(Beginning of The data)

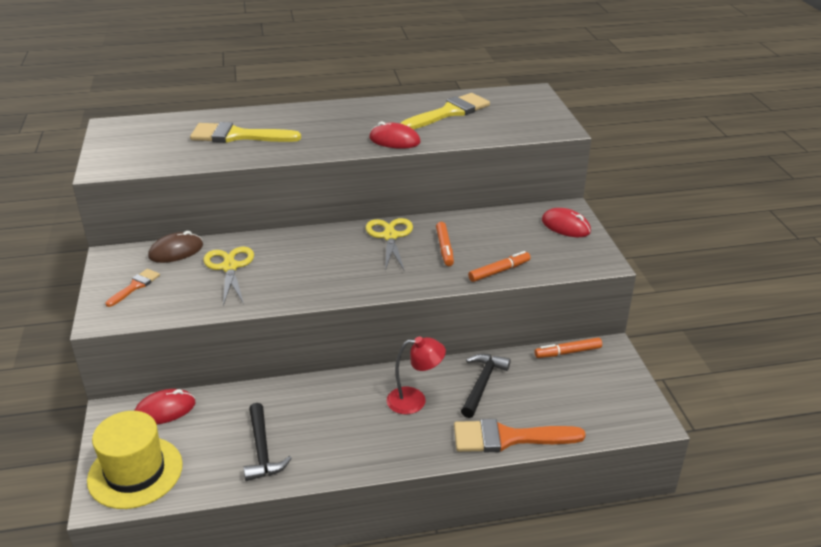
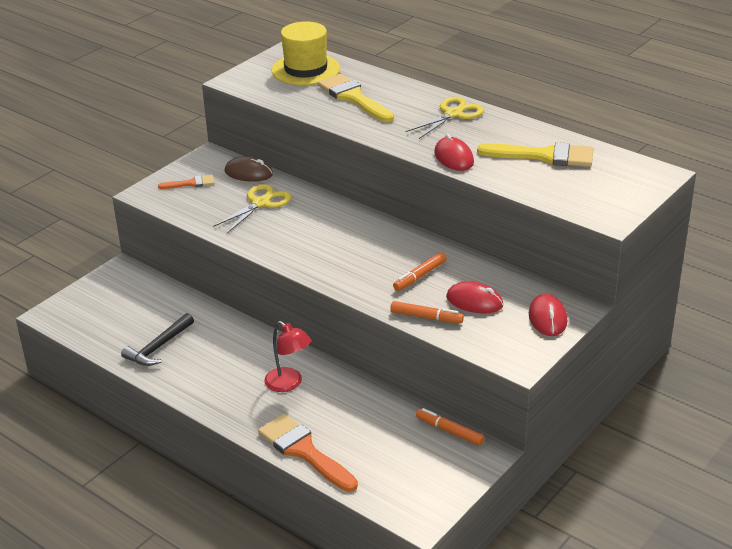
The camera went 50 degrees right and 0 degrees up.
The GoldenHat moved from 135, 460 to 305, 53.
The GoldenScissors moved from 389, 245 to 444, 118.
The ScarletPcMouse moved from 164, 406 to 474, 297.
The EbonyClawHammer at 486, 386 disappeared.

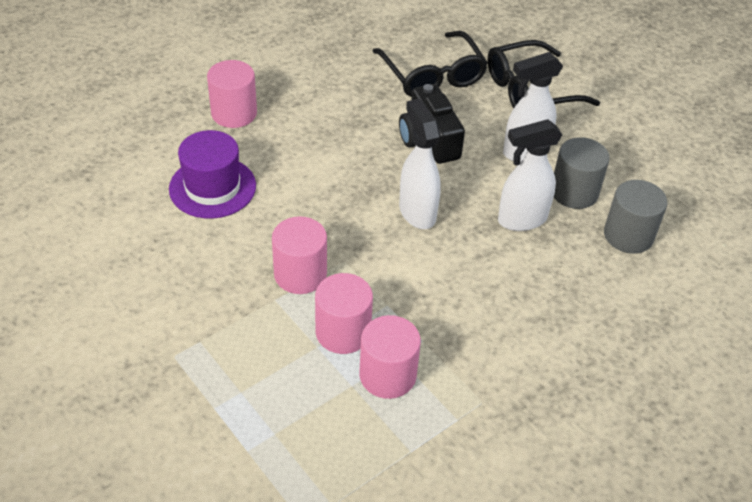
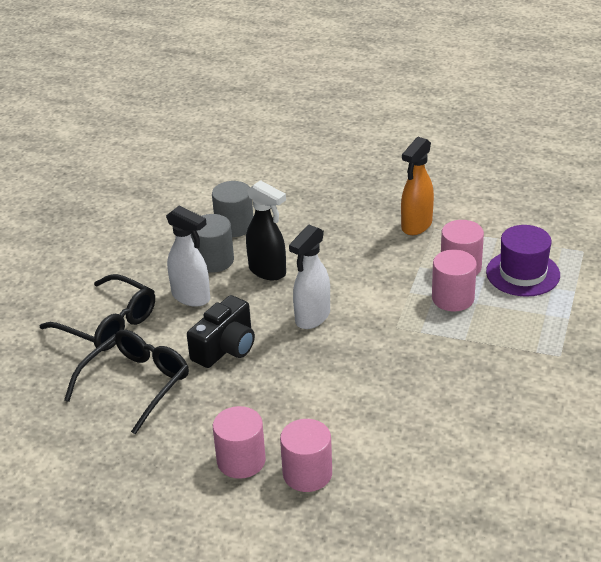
The camera went 120 degrees left and 10 degrees down.
The RosyCylinder moved from 299, 255 to 239, 442.
The SnowWhiteSprayer at 530, 175 became the EbonySprayer at 266, 230.
The OrangeSprayer at 417, 186 appeared.
The RoyalPurpleHat moved from 212, 174 to 523, 261.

(End of The data)

● Work to complete
What is needed is an exact repeat of the records, with every picture left out.

● Exercise result
The camera went 50 degrees right and 0 degrees up.
The GoldenHat moved from 135, 460 to 305, 53.
The GoldenScissors moved from 389, 245 to 444, 118.
The ScarletPcMouse moved from 164, 406 to 474, 297.
The EbonyClawHammer at 486, 386 disappeared.

The camera went 120 degrees left and 10 degrees down.
The RosyCylinder moved from 299, 255 to 239, 442.
The SnowWhiteSprayer at 530, 175 became the EbonySprayer at 266, 230.
The OrangeSprayer at 417, 186 appeared.
The RoyalPurpleHat moved from 212, 174 to 523, 261.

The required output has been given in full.